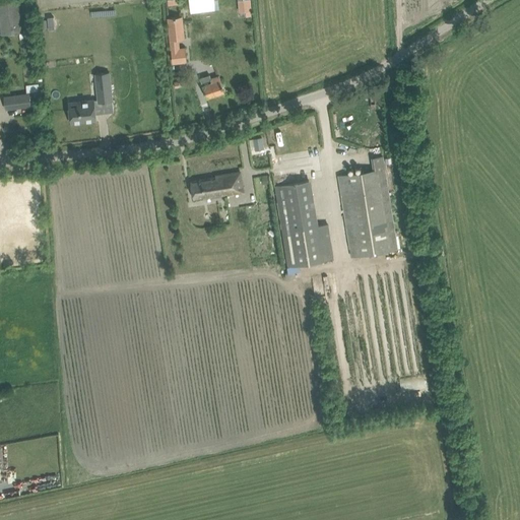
[(24,0),(0,0),(0,26),(0,33),(28,30),(24,0)]
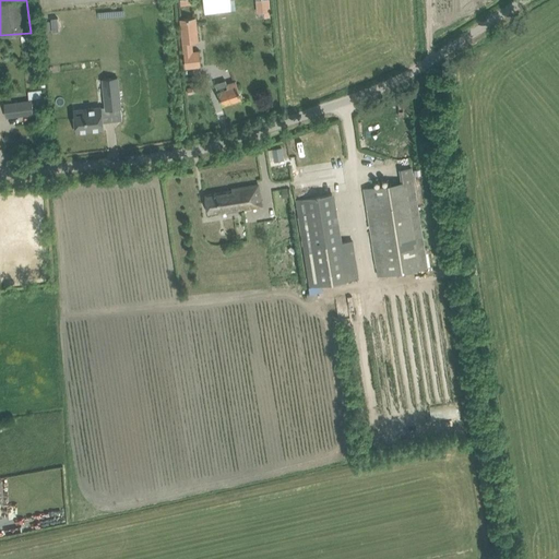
[(268,0),(257,0),(256,0),(257,12),(270,11),(268,0)]
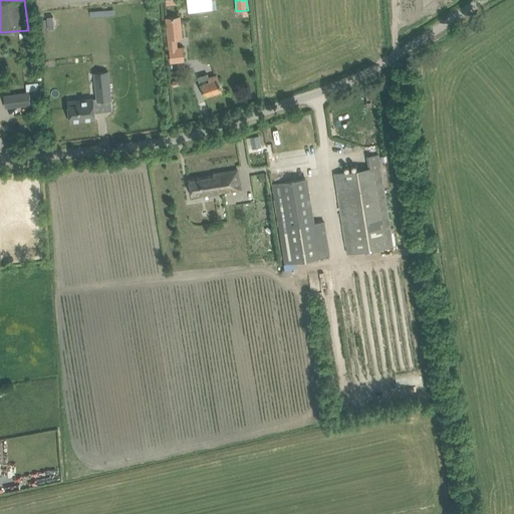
[(182,37),(180,16),(167,18),(171,62),(184,60),(183,47),(177,48),(176,38),(182,37)]
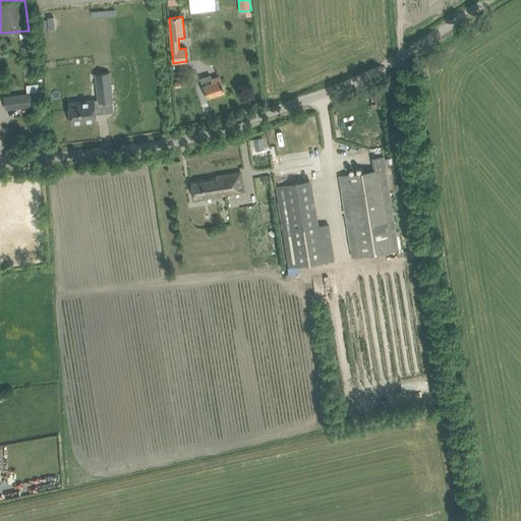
[(110,72),(96,74),(99,103),(113,101),(110,72)]
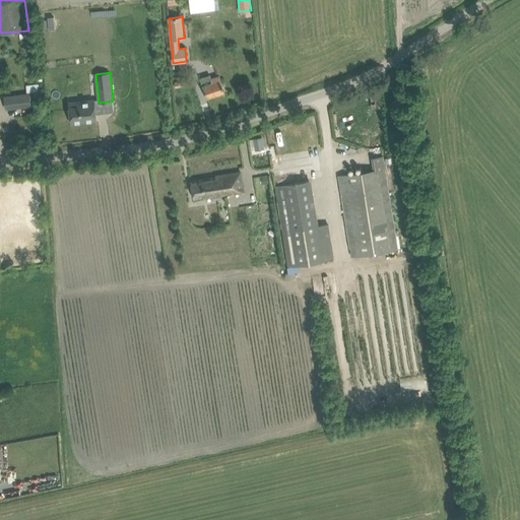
[(202,85),(203,87),(206,98),(224,91),(219,75),(210,78),(209,74),(200,77),(203,85),(202,85)]
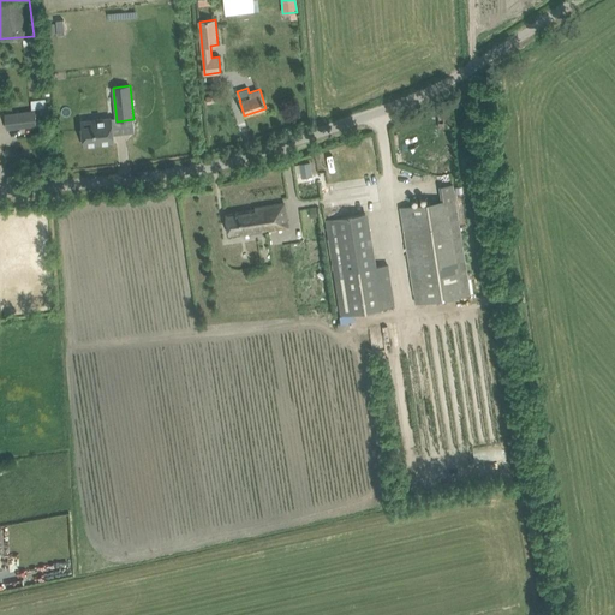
[(34,111),(12,113),(15,129),(36,125),(34,111)]
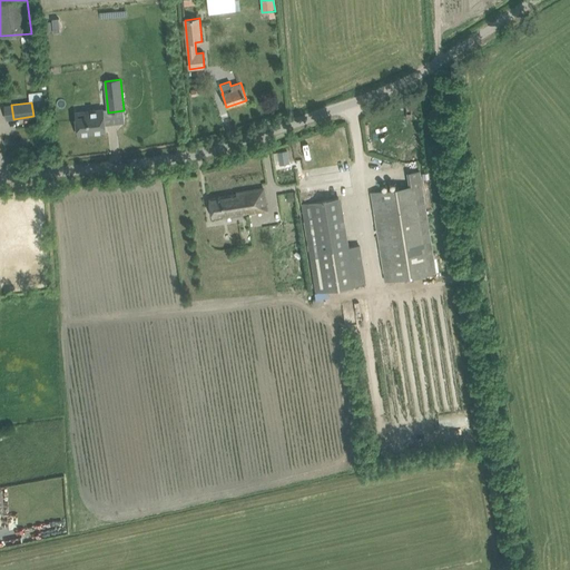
[(76,112),(75,112),(78,135),(106,131),(102,109),(87,110),(87,111),(87,112),(76,115),(76,112)]
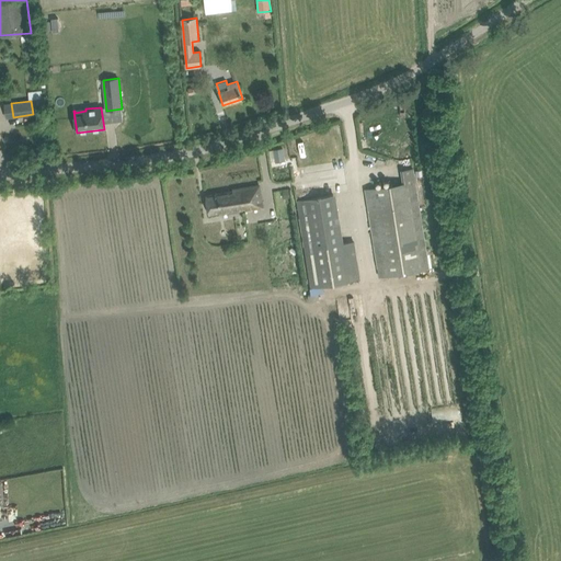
[(282,148),(274,150),(276,160),(284,159),(282,148)]
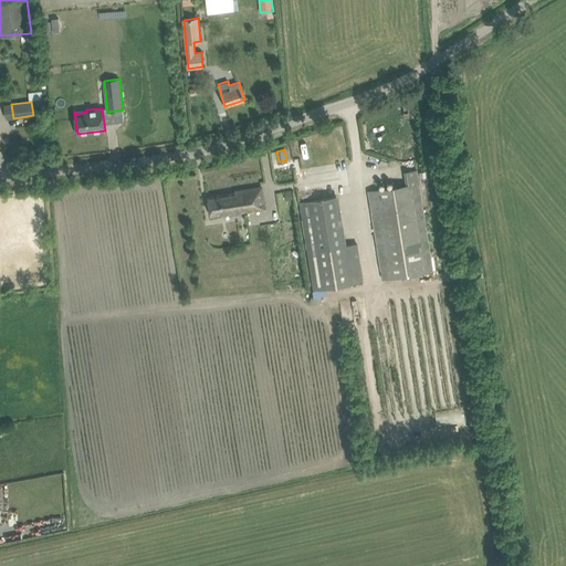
[(368,191),(383,279),(432,271),(417,170),(405,173),(407,185),(368,191)]
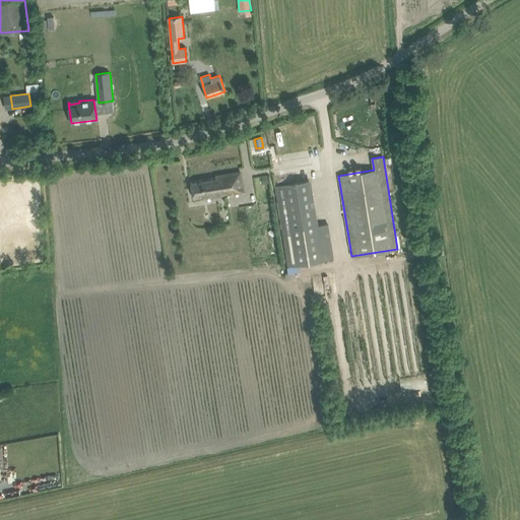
[(216,176),(216,177),(191,181),(194,198),(203,197),(204,198),(243,192),(240,172),(216,176)]
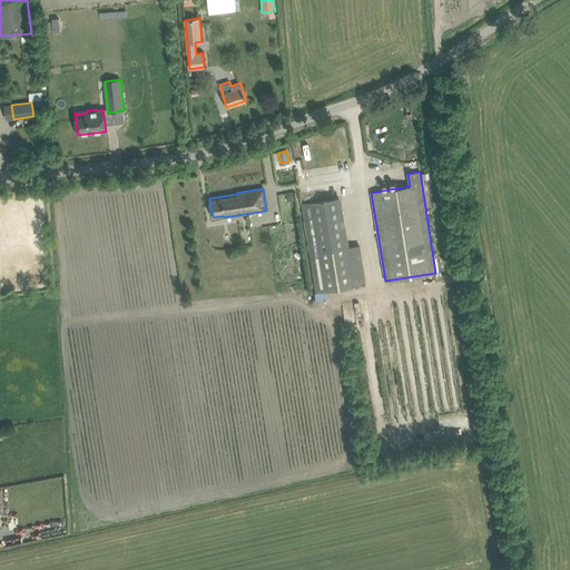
[(302,204),(304,215),(316,292),(365,284),(360,245),(346,247),(338,198),(302,204)]
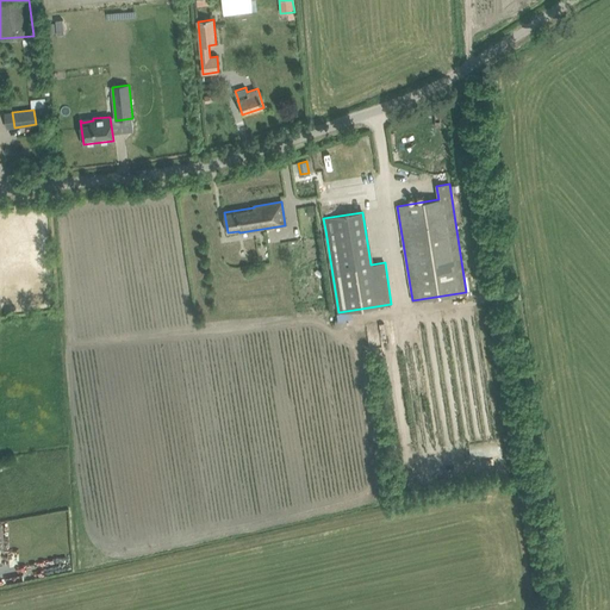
[(446,409),(431,411),(434,425),(448,423),(446,409)]
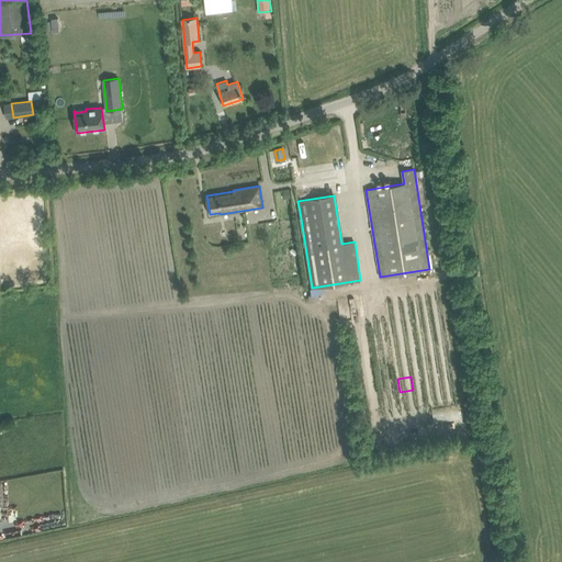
[(397,380),(390,381),(392,397),(400,396),(397,380)]
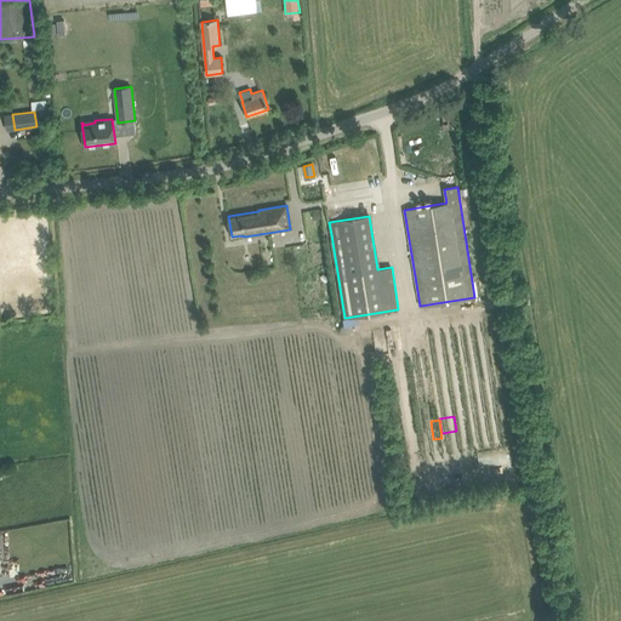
All buildings are outlined.
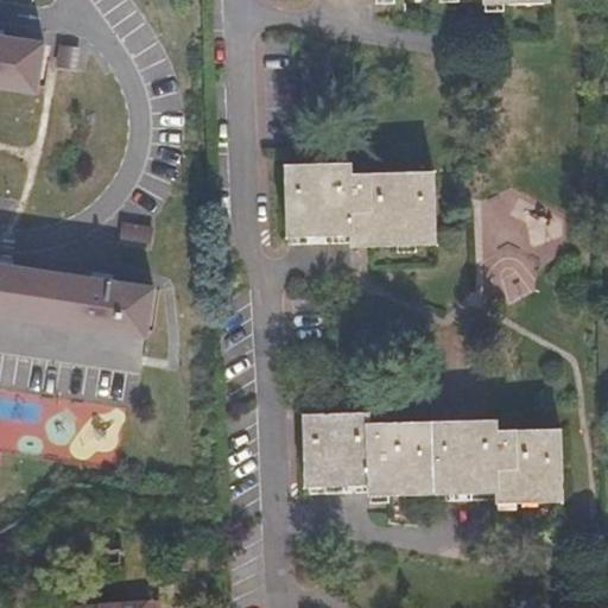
[(0,83),(35,89),(43,43),(0,36),(0,83)]
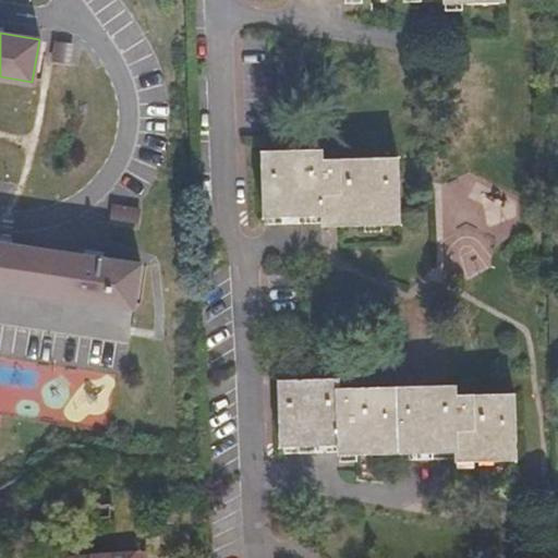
[(53,39),(52,62),(72,64),(75,43),(53,39)]
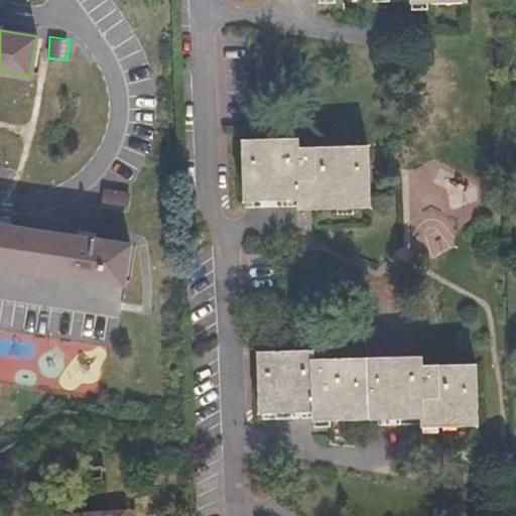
[(371,209),(369,146),(299,148),(299,138),(243,140),(245,204),(298,203),(298,211),(371,209)]
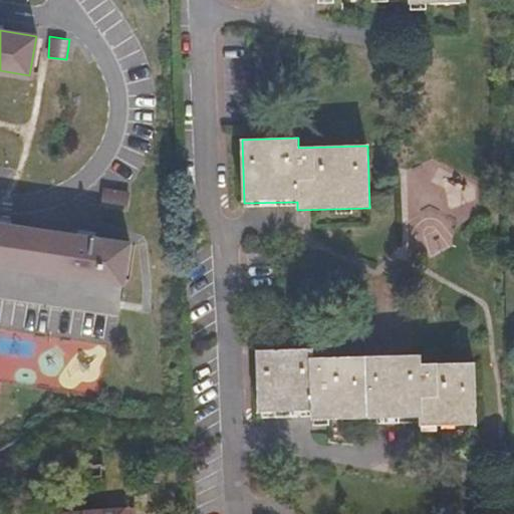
[(130,189),(102,185),(100,204),(126,208),(130,189)]
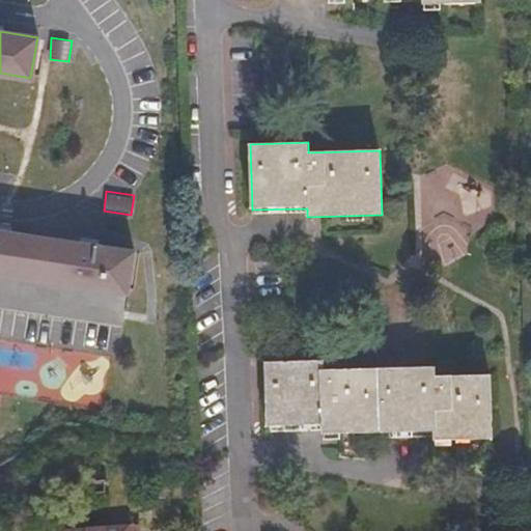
[(0,229),(0,273),(124,291),(131,250),(88,243),(4,230),(0,229)]
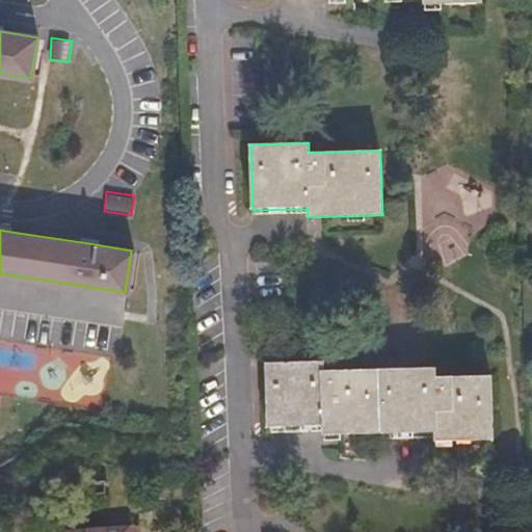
[(320,366),(264,368),(266,433),(319,431),(319,435),(376,434),(376,441),(430,437),(430,443),(490,440),(488,378),(432,380),(431,371),(321,375),(320,366)]
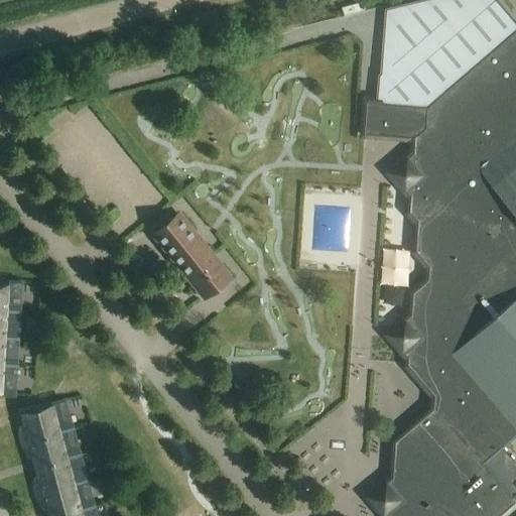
[(403,342),(410,342),(409,365),(435,395),(434,409),(456,391),(501,447),(515,433),(515,25),(495,0),(420,0),(385,9),(380,73),(379,76),(376,103),(366,102),(365,134),(416,136),(415,158),(411,158),(404,164),(404,169),(404,184),(412,191),(411,212),(419,220),(417,251),(430,266),(429,279),(414,292),(411,330),(404,330),(403,342)]
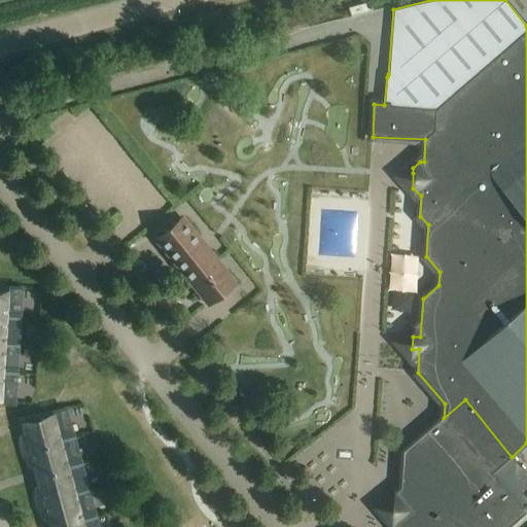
[(237,282),(183,216),(153,240),(207,307),(237,282)]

WORK TASK -
Each record above, in full: return it exactly, pictures excluded.

SOLUTION TO THIS EXERCISE -
[(24,0),(0,0),(0,26),(0,33),(28,30),(24,0)]
[(268,0),(257,0),(256,0),(257,12),(270,11),(268,0)]
[(182,37),(180,16),(167,18),(171,62),(184,60),(183,47),(177,48),(176,38),(182,37)]
[(110,72),(96,74),(99,103),(113,101),(110,72)]
[(202,85),(203,87),(206,98),(224,91),(219,75),(210,78),(209,74),(200,77),(203,85),(202,85)]
[(34,111),(12,113),(15,129),(36,125),(34,111)]
[(76,112),(75,112),(78,135),(106,131),(102,109),(87,110),(87,111),(87,112),(76,115),(76,112)]
[(282,148),(274,150),(276,160),(284,159),(282,148)]
[(368,191),(383,279),(432,271),(417,170),(405,173),(407,185),(368,191)]
[(216,176),(216,177),(191,181),(194,198),(203,197),(204,198),(243,192),(240,172),(216,176)]
[(302,204),(304,215),(316,292),(365,284),(360,245),(346,247),(338,198),(302,204)]
[(446,409),(431,411),(434,425),(448,423),(446,409)]
[(397,380),(390,381),(392,397),(400,396),(397,380)]
All buildings are outlined.
[(0,83),(35,89),(43,43),(0,36),(0,83)]
[(53,39),(52,62),(72,64),(75,43),(53,39)]
[(371,209),(369,146),(299,148),(299,138),(243,140),(245,204),(298,203),(298,211),(371,209)]
[(130,189),(102,185),(100,204),(126,208),(130,189)]
[(0,229),(0,273),(124,291),(131,250),(88,243),(4,230),(0,229)]
[(320,366),(264,368),(266,433),(319,431),(319,435),(376,434),(376,441),(430,437),(430,443),(490,440),(488,378),(432,380),(431,371),(321,375),(320,366)]
[(403,342),(410,342),(409,365),(435,395),(434,409),(456,391),(501,447),(515,433),(515,25),(495,0),(420,0),(385,9),(380,73),(379,76),(376,103),(366,102),(365,134),(416,136),(415,158),(411,158),(404,164),(404,169),(404,184),(412,191),(411,212),(419,220),(417,251),(430,266),(429,279),(414,292),(411,330),(404,330),(403,342)]
[(237,282),(183,216),(153,240),(207,307),(237,282)]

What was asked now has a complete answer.